■ Task to complete ■
Except for images, print the whole listing verbatim.

■ Input material ■
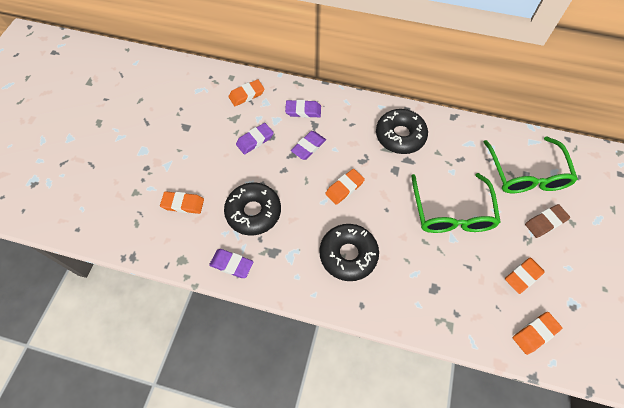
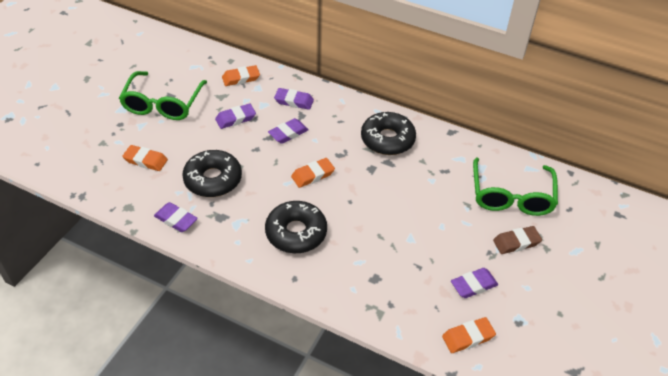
camera: 10 degrees right, 15 degrees down
(451, 212) = (417, 216): green glasses -> green glasses (163, 104)
(523, 276) = (473, 285): orange eraser -> purple eraser

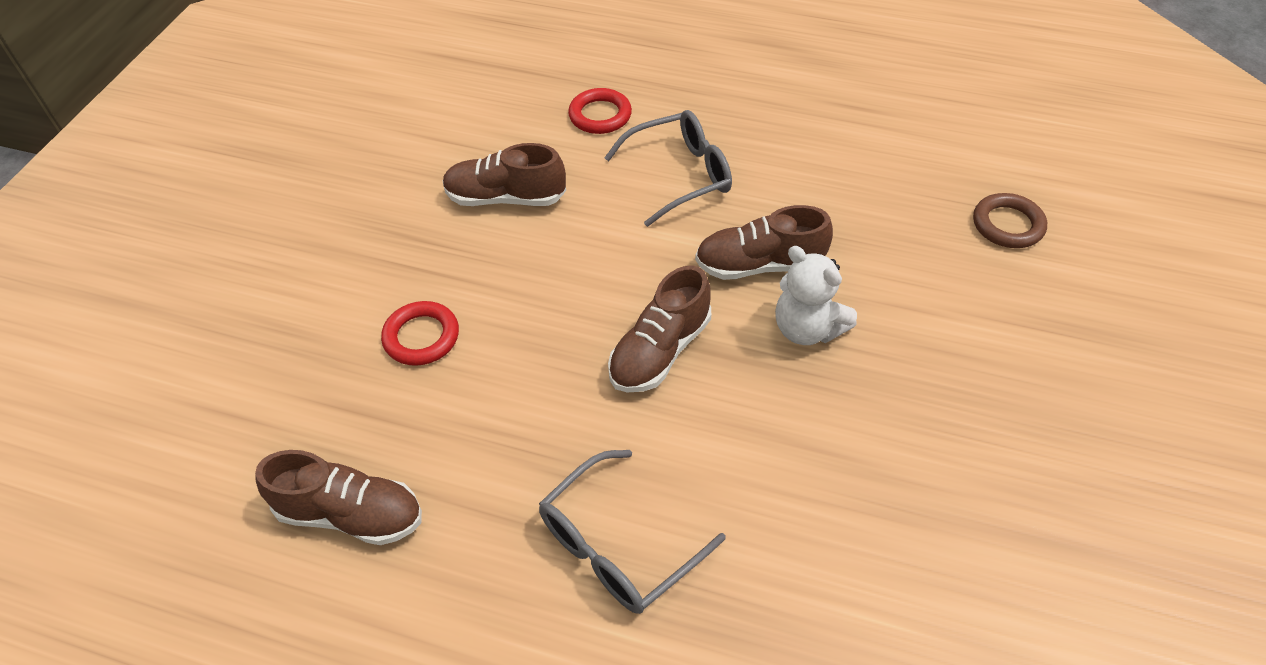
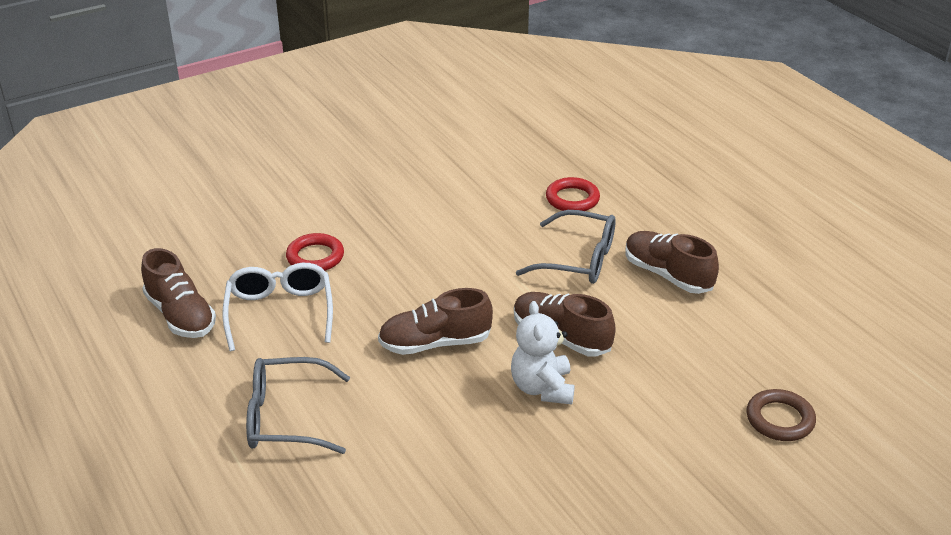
camera: 40 degrees right, 15 degrees down
(462, 429) = (280, 313): none -> white glasses
(505, 198) = (452, 213): brown shoe -> brown shoe (667, 275)

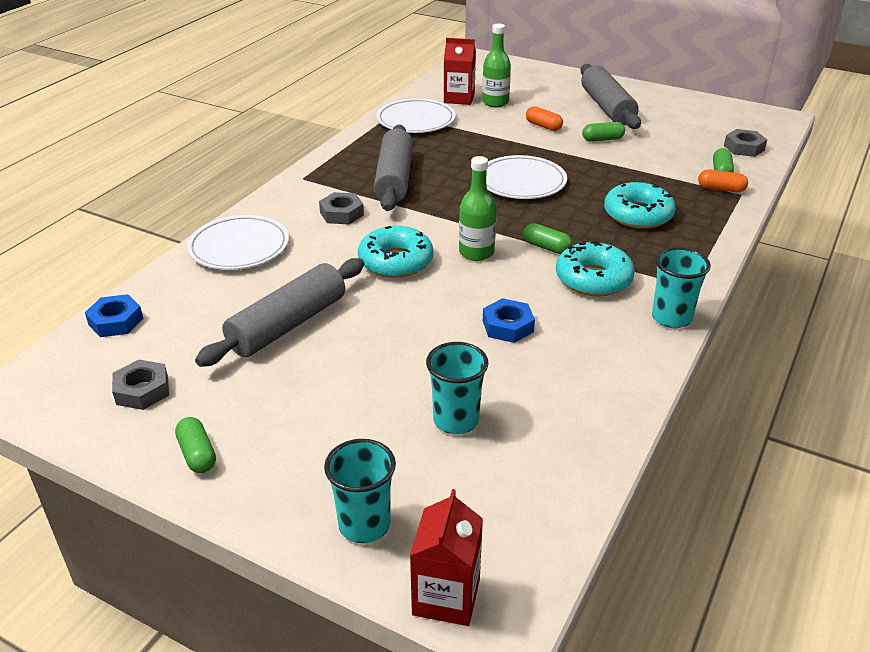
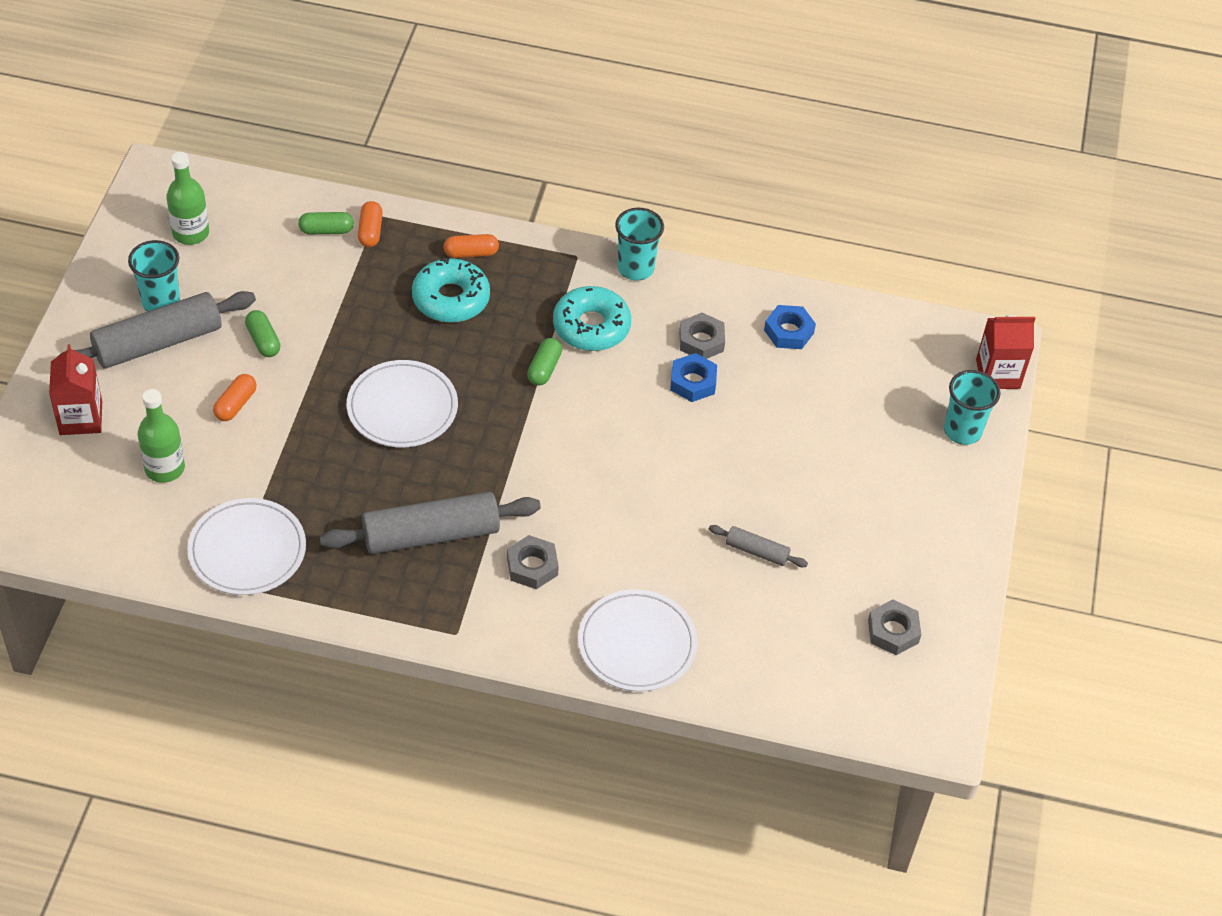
camera: 110 degrees left, 15 degrees up
(116, 321) = (809, 701): blue nut -> blue nut (788, 331)
(197, 454) = (945, 558): green capsule -> none
(288, 324) = (756, 551): grey rolling pin -> grey rolling pin, size x0.48
(396, 261) = (615, 491): turquoise donut -> none
(456, 420) = (832, 398): turquoise cup -> turquoise cup (161, 302)
(459, 98) = (158, 513): red carton -> red carton (81, 418)
(476, 252) = (574, 425): green bottle -> green bottle (190, 233)
(694, 231) = (471, 253): none -> orange capsule
(744, 148) = (255, 209): grey nut -> grey nut (701, 341)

■ Solution to the exercise ■
camera: 10 degrees right, 15 degrees down
(451, 212) = (417, 216): green glasses -> green glasses (163, 104)
(523, 276) = (473, 285): orange eraser -> purple eraser

camera: 40 degrees right, 15 degrees down
(462, 429) = (280, 313): none -> white glasses
(505, 198) = (452, 213): brown shoe -> brown shoe (667, 275)

camera: 110 degrees left, 15 degrees up
(116, 321) = (809, 701): blue nut -> blue nut (788, 331)
(197, 454) = (945, 558): green capsule -> none
(288, 324) = (756, 551): grey rolling pin -> grey rolling pin, size x0.48
(396, 261) = (615, 491): turquoise donut -> none
(456, 420) = (832, 398): turquoise cup -> turquoise cup (161, 302)
(459, 98) = (158, 513): red carton -> red carton (81, 418)
(476, 252) = (574, 425): green bottle -> green bottle (190, 233)
(694, 231) = (471, 253): none -> orange capsule
(744, 148) = (255, 209): grey nut -> grey nut (701, 341)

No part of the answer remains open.